**Your instructions**
Scan the records below for the word "brick". Copy each line where it appears.

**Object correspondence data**
******************************
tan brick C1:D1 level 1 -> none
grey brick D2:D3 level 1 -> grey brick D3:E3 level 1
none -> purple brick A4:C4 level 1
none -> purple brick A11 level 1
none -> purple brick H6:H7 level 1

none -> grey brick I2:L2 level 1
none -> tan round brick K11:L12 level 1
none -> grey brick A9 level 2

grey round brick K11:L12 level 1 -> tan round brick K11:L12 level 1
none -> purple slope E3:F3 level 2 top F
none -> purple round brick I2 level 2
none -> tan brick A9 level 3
******************************
**Answer space**
tan brick C1:D1 level 1 -> none
grey brick D2:D3 level 1 -> grey brick D3:E3 level 1
none -> purple brick A4:C4 level 1
none -> purple brick A11 level 1
none -> purple brick H6:H7 level 1
none -> grey brick I2:L2 level 1
none -> tan round brick K11:L12 level 1
none -> grey brick A9 level 2
grey round brick K11:L12 level 1 -> tan round brick K11:L12 level 1
none -> purple round brick I2 level 2
none -> tan brick A9 level 3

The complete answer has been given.